(Records excerpted from a collection)
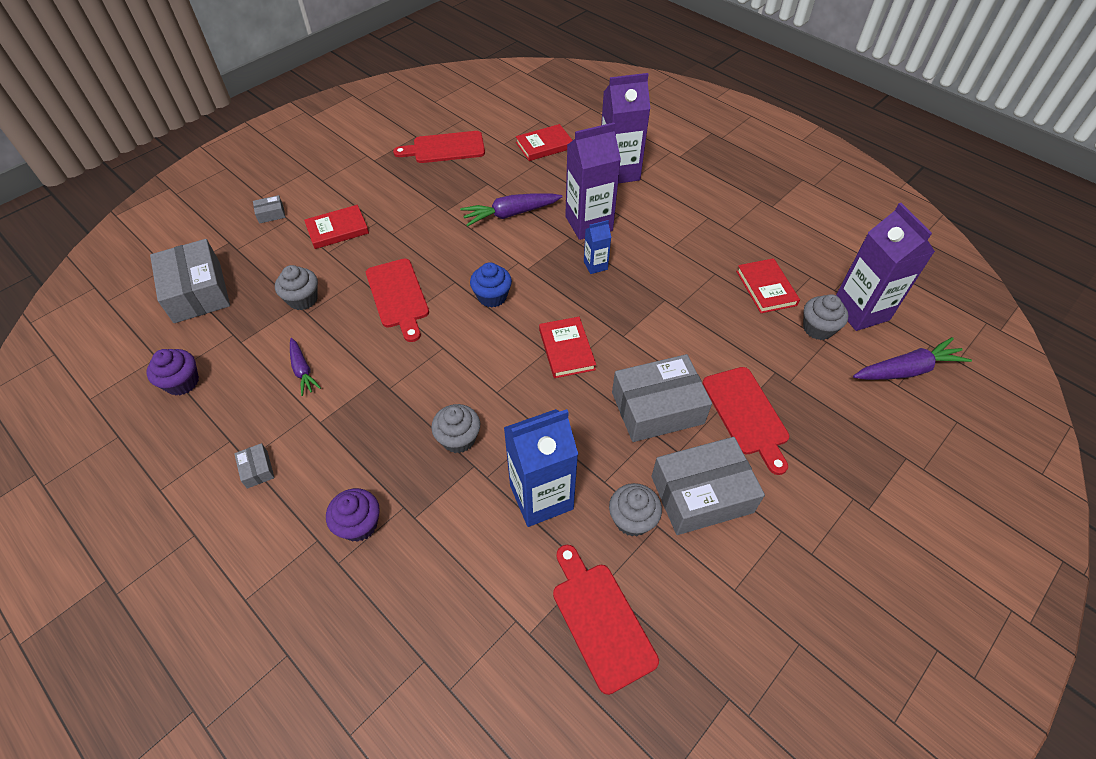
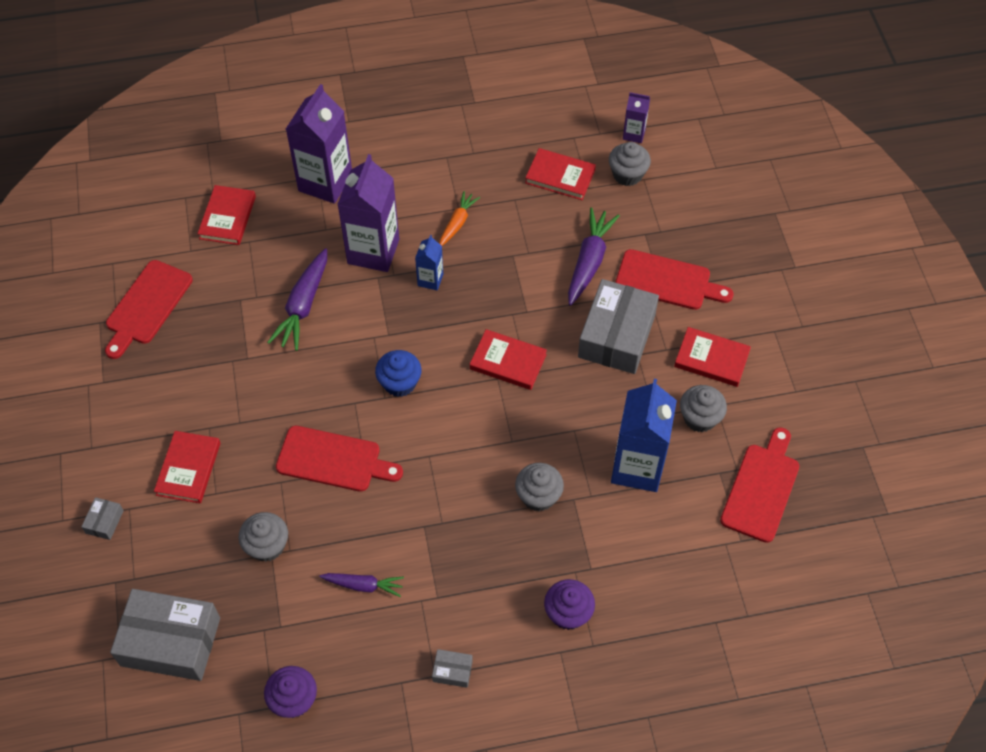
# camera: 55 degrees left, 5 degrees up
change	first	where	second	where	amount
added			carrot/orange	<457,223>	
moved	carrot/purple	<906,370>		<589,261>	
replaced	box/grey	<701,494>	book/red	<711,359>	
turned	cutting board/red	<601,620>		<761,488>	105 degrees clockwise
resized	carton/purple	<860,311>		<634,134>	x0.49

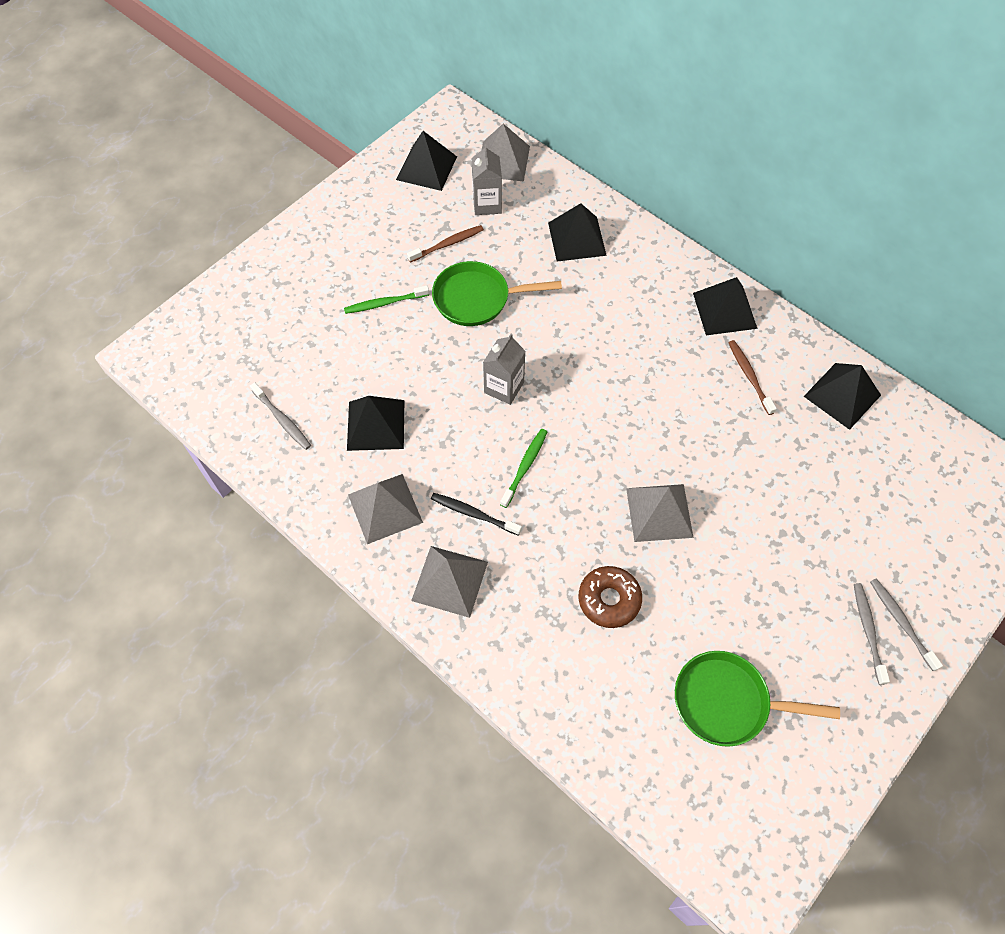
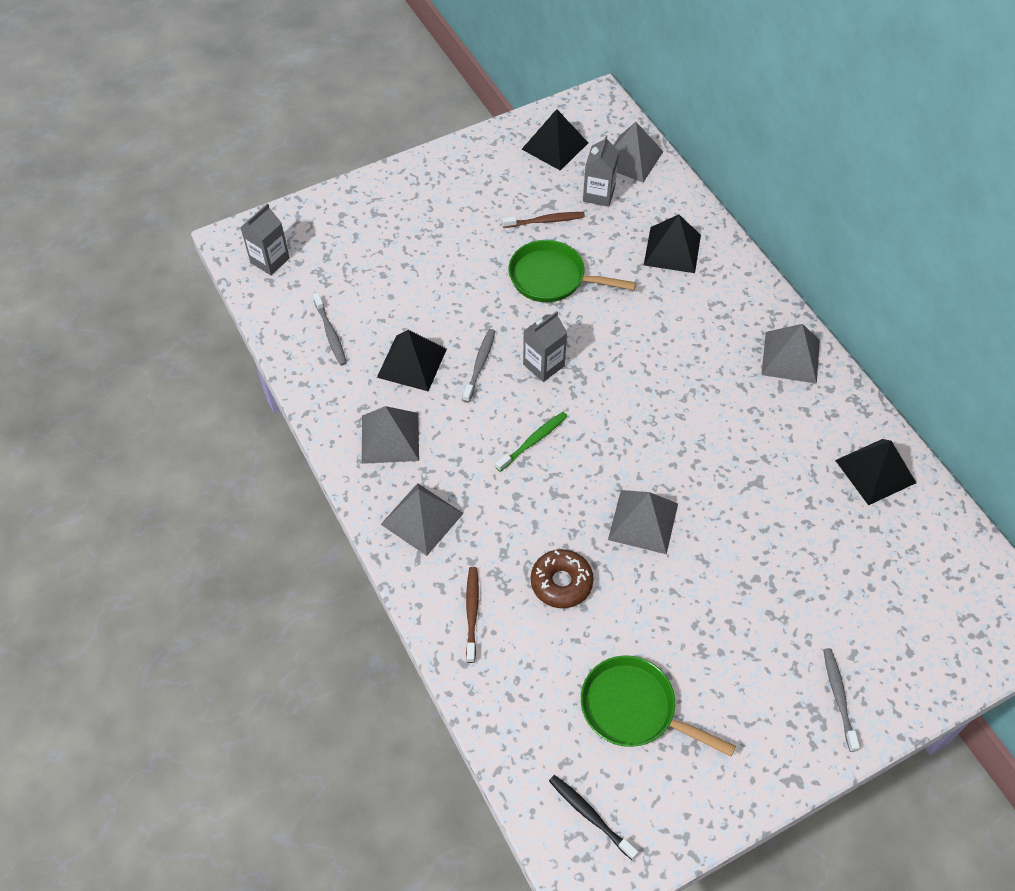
# camera: 20 degrees right, 5 degrees down
change	first	where	second	where	amount
removed	toothbrush/green	<385,303>			
added			carton/grey	<270,260>	
moved	toothbrush/black	<473,514>		<590,815>	
moved	toothbrush/brown	<749,376>		<472,612>	
moved	toothbrush/grey	<868,631>		<480,364>	
recoloured	pyramid/black	<724,310>	pyramid/grey	<790,357>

_Exercise instructions_:
Select and copy each line from the data that includes the word "carrot".

_Problem solution_:
added			carrot/orange	<457,223>	
moved	carrot/purple	<906,370>		<589,261>	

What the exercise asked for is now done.